- **Job**: Please copy out all of the material below word for word, changing nothing.

- **Data for processing**:
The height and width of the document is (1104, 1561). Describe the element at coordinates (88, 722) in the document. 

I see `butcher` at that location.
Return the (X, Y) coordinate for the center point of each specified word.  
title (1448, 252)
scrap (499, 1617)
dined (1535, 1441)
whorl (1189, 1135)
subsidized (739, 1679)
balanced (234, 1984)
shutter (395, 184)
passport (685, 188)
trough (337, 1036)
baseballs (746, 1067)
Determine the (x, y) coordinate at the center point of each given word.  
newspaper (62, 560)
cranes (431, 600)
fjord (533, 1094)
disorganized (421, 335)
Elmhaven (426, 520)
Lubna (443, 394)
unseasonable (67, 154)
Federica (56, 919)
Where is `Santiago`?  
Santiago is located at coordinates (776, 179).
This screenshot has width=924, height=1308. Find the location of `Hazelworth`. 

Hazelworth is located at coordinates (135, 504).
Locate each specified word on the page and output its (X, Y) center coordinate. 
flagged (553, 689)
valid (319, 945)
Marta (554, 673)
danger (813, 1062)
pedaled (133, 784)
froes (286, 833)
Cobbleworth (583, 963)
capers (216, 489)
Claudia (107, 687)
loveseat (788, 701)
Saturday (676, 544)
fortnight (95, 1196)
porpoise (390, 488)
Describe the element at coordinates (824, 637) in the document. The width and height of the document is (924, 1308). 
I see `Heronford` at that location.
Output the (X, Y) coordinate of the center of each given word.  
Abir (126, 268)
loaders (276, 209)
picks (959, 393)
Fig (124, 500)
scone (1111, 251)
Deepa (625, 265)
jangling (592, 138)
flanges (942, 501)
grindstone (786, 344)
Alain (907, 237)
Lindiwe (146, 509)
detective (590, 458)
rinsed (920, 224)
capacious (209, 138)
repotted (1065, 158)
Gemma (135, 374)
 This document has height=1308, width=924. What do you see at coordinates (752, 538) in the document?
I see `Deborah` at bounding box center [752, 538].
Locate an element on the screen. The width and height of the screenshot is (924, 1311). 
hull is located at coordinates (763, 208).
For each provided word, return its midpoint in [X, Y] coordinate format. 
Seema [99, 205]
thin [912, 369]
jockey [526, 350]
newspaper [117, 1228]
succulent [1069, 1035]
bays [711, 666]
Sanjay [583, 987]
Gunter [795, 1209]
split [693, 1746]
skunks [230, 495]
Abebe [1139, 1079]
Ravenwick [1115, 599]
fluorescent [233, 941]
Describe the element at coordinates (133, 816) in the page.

- **Answer in full**:
The height and width of the document is (1104, 1561). Describe the element at coordinates (88, 722) in the document. 

I see `butcher` at that location.
Return the (X, Y) coordinate for the center point of each specified word.  
title (1448, 252)
scrap (499, 1617)
dined (1535, 1441)
whorl (1189, 1135)
subsidized (739, 1679)
balanced (234, 1984)
shutter (395, 184)
passport (685, 188)
trough (337, 1036)
baseballs (746, 1067)
Determine the (x, y) coordinate at the center point of each given word.  
newspaper (62, 560)
cranes (431, 600)
fjord (533, 1094)
disorganized (421, 335)
Elmhaven (426, 520)
Lubna (443, 394)
unseasonable (67, 154)
Federica (56, 919)
Where is `Santiago`?  
Santiago is located at coordinates (776, 179).
This screenshot has width=924, height=1308. Find the location of `Hazelworth`. 

Hazelworth is located at coordinates (135, 504).
Locate each specified word on the page and output its (X, Y) center coordinate. 
flagged (553, 689)
valid (319, 945)
Marta (554, 673)
danger (813, 1062)
pedaled (133, 784)
froes (286, 833)
Cobbleworth (583, 963)
capers (216, 489)
Claudia (107, 687)
loveseat (788, 701)
Saturday (676, 544)
fortnight (95, 1196)
porpoise (390, 488)
Describe the element at coordinates (824, 637) in the document. The width and height of the document is (924, 1308). 
I see `Heronford` at that location.
Output the (X, Y) coordinate of the center of each given word.  
Abir (126, 268)
loaders (276, 209)
picks (959, 393)
Fig (124, 500)
scone (1111, 251)
Deepa (625, 265)
jangling (592, 138)
flanges (942, 501)
grindstone (786, 344)
Alain (907, 237)
Lindiwe (146, 509)
detective (590, 458)
rinsed (920, 224)
capacious (209, 138)
repotted (1065, 158)
Gemma (135, 374)
 This document has height=1308, width=924. What do you see at coordinates (752, 538) in the document?
I see `Deborah` at bounding box center [752, 538].
Locate an element on the screen. The width and height of the screenshot is (924, 1311). 
hull is located at coordinates (763, 208).
For each provided word, return its midpoint in [X, Y] coordinate format. 
Seema [99, 205]
thin [912, 369]
jockey [526, 350]
newspaper [117, 1228]
succulent [1069, 1035]
bays [711, 666]
Sanjay [583, 987]
Gunter [795, 1209]
split [693, 1746]
skunks [230, 495]
Abebe [1139, 1079]
Ravenwick [1115, 599]
fluorescent [233, 941]
Describe the element at coordinates (133, 816) in the page.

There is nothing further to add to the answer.